BEGIN
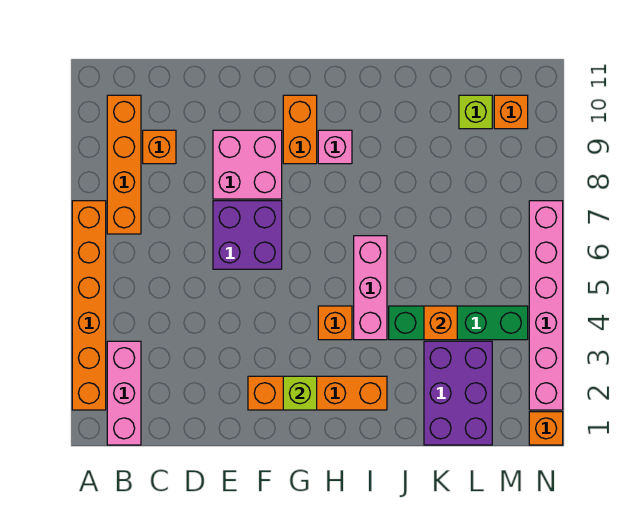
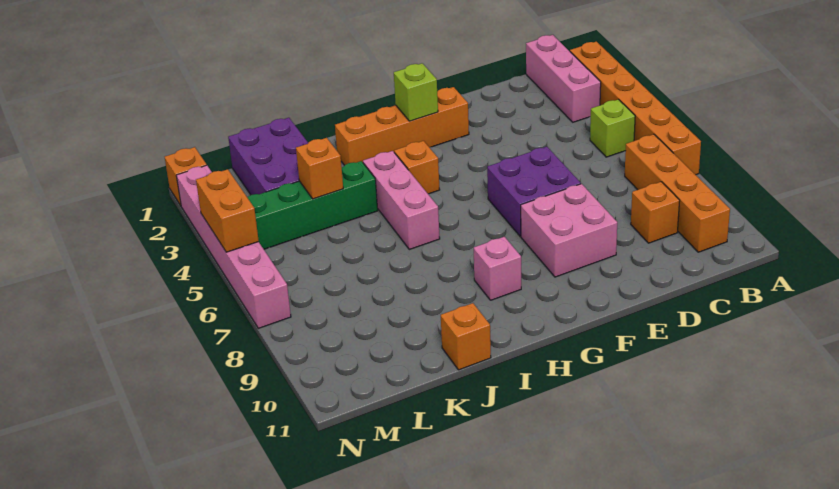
orange brick G9:G10 level 1 -> orange brick N4:N5 level 2
lime brick L10 level 1 -> lime brick B5 level 1
orange brick M10 level 1 -> orange brick J11 level 1

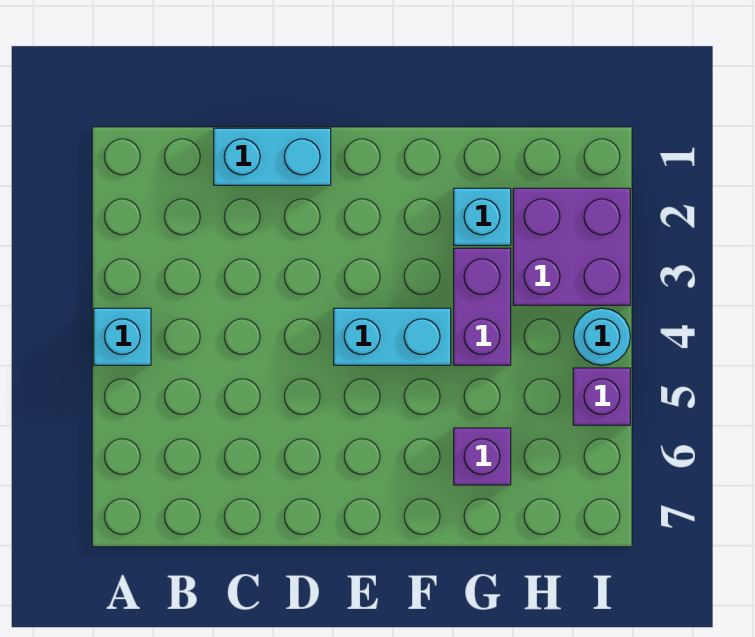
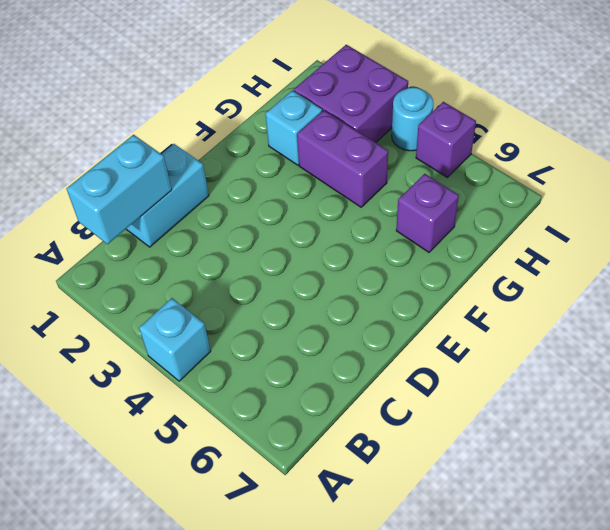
cyan brick E4:F4 level 1 -> cyan brick B1:C1 level 2

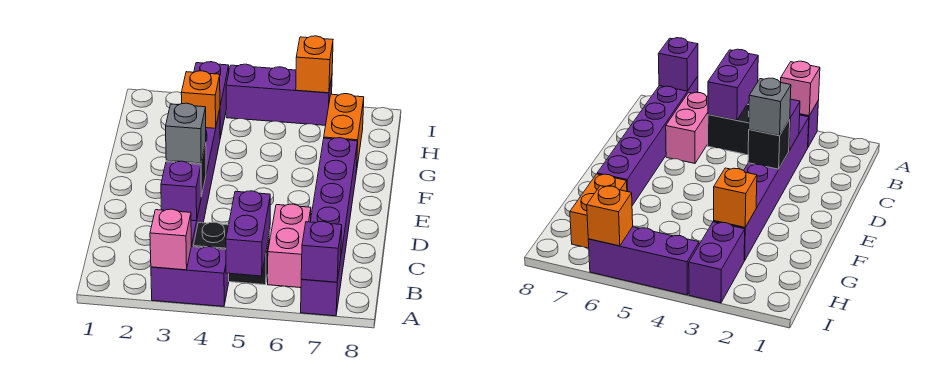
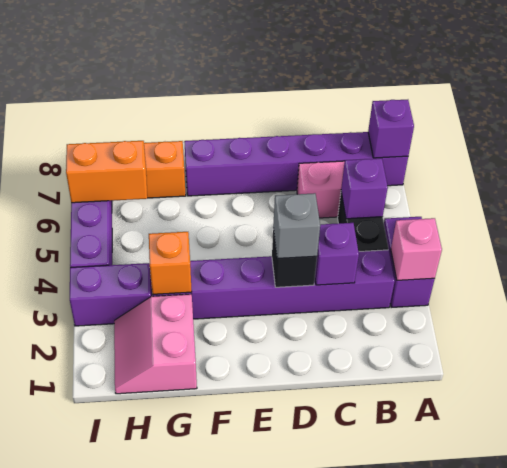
purple brick A5:B5 level 2 -> purple brick B5 level 2
none -> pink slope G1:H2 level 1 top G
orange brick I6 level 2 -> orange brick H6:I6 level 2

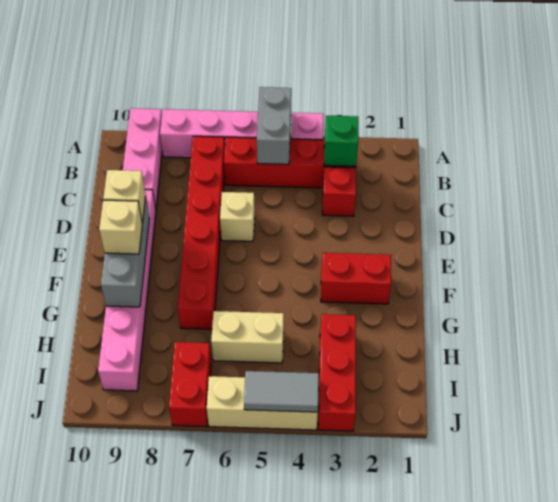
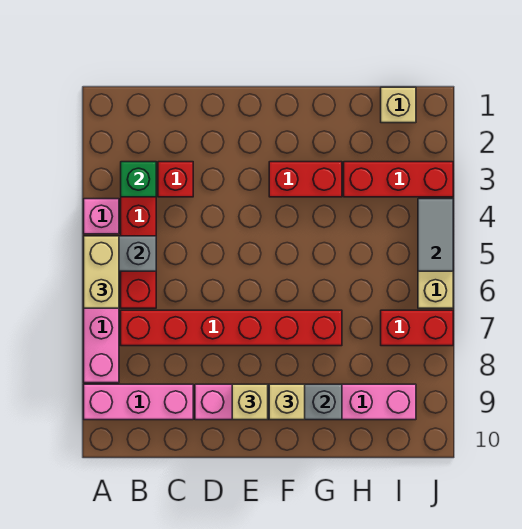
tan brick D6 level 1 -> tan brick I1 level 1
red brick F2:F3 level 1 -> red brick F3:G3 level 1
tan brick H5:H6 level 1 -> tan brick A5:A6 level 3

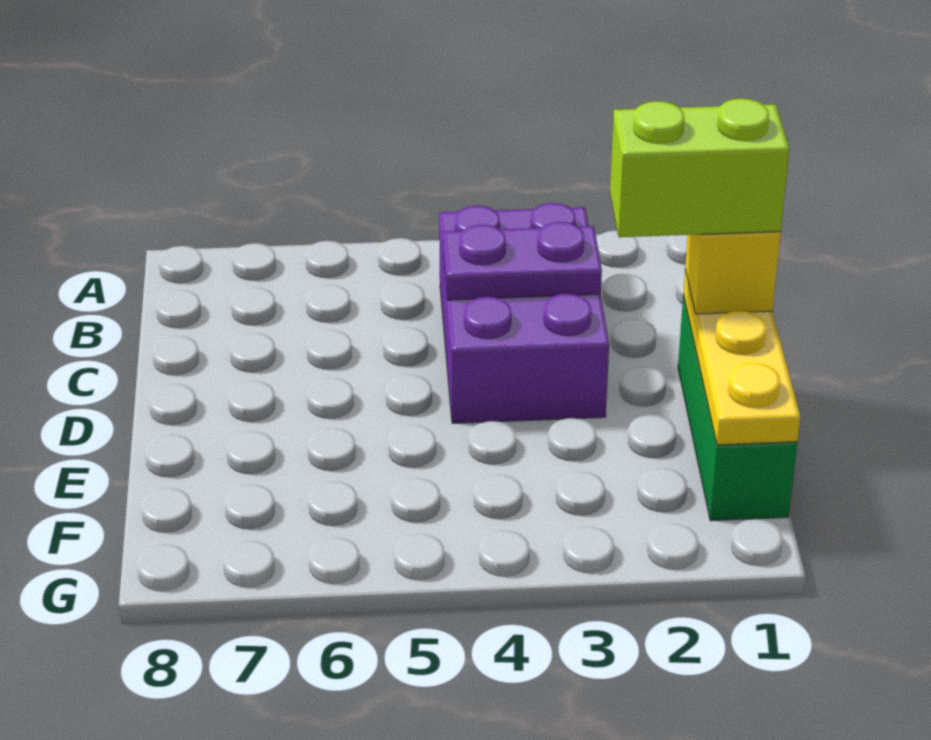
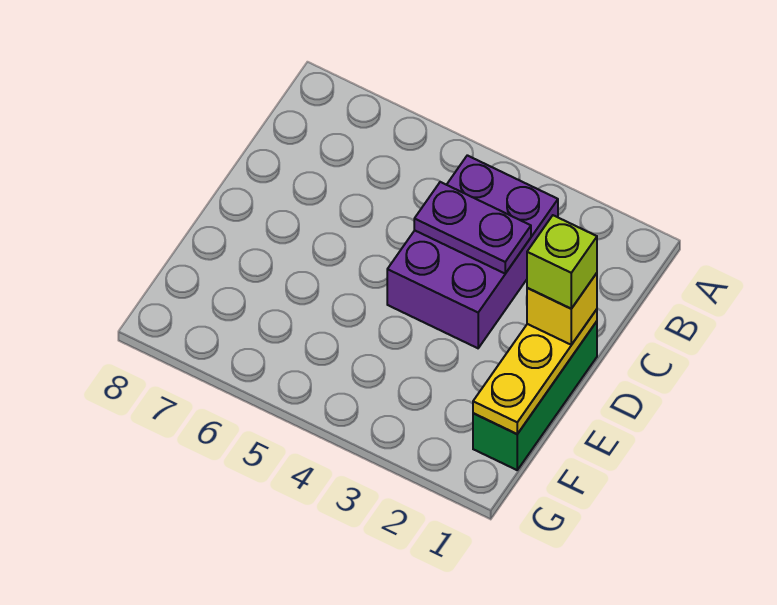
lime brick D1:D2 level 4 -> lime brick D1 level 4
END
WHAT THE TASK ASKS: With images excluded, write the records above out again exactly.

RESULT OF THE TASK:
orange brick G9:G10 level 1 -> orange brick N4:N5 level 2
lime brick L10 level 1 -> lime brick B5 level 1
orange brick M10 level 1 -> orange brick J11 level 1

cyan brick E4:F4 level 1 -> cyan brick B1:C1 level 2

purple brick A5:B5 level 2 -> purple brick B5 level 2
none -> pink slope G1:H2 level 1 top G
orange brick I6 level 2 -> orange brick H6:I6 level 2

tan brick D6 level 1 -> tan brick I1 level 1
red brick F2:F3 level 1 -> red brick F3:G3 level 1
tan brick H5:H6 level 1 -> tan brick A5:A6 level 3

lime brick D1:D2 level 4 -> lime brick D1 level 4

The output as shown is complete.